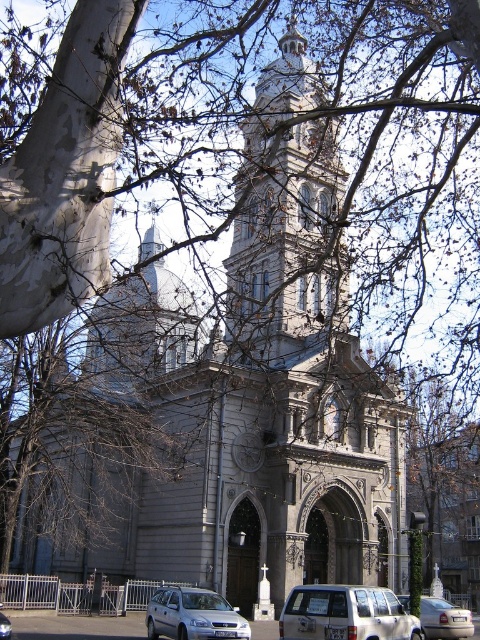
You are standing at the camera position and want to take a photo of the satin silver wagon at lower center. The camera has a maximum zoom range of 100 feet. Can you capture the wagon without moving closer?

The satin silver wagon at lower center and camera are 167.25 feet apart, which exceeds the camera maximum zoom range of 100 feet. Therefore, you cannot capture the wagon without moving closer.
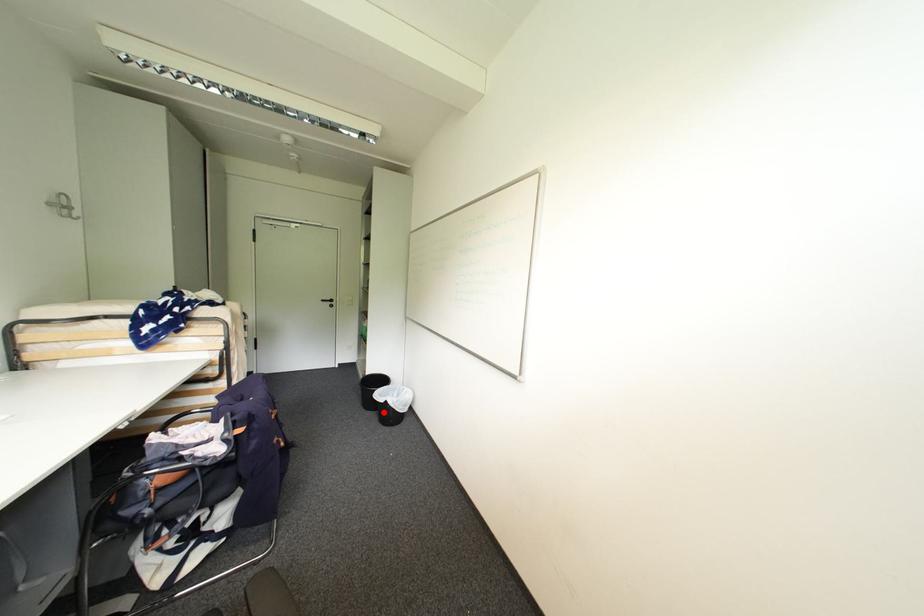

_ _ _ _ _ _ _

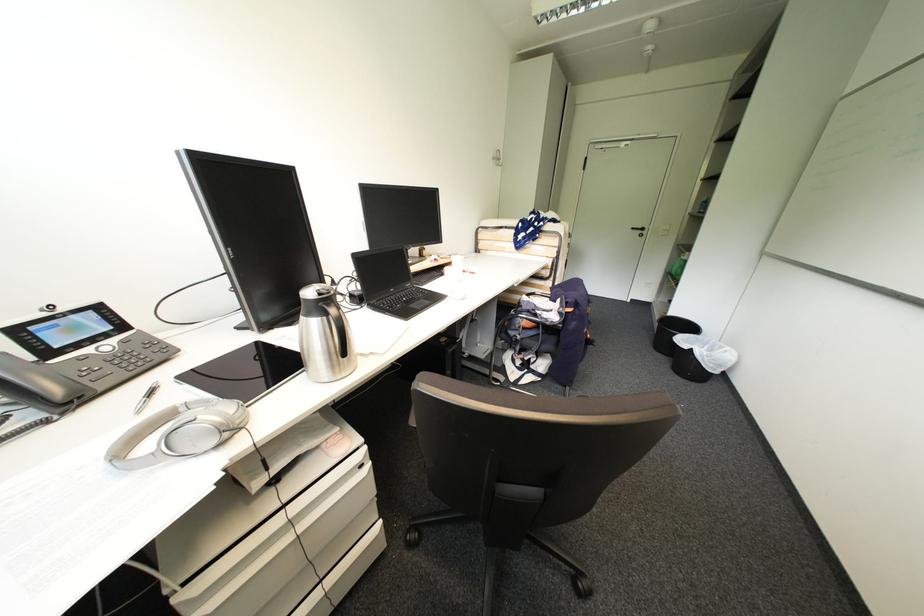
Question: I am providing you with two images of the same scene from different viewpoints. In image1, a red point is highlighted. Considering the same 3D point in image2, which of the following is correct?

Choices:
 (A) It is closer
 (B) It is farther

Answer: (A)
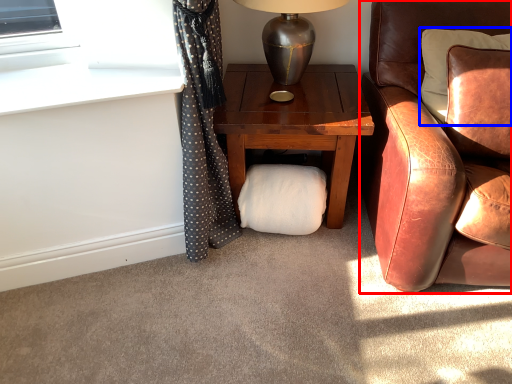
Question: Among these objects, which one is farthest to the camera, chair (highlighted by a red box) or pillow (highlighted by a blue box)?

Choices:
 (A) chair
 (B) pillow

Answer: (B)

_ _ _ _ _ _ _

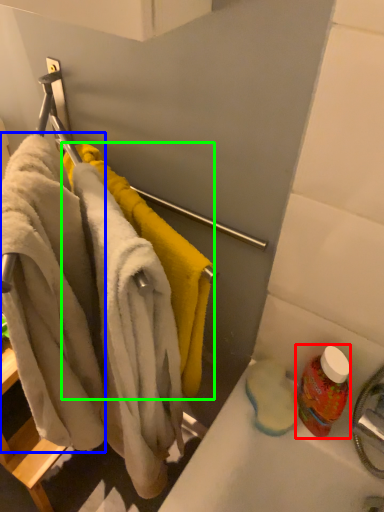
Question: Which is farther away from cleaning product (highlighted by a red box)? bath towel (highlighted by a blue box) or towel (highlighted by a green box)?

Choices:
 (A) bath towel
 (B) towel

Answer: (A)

_ _ _ _ _ _ _

◆ **WHAT YOU SHOULD DO**
Count how many lines of the data above contain the string "range", matching case exactly. Reply with the number only.

◆ **WRITTEN RESPONSE**
2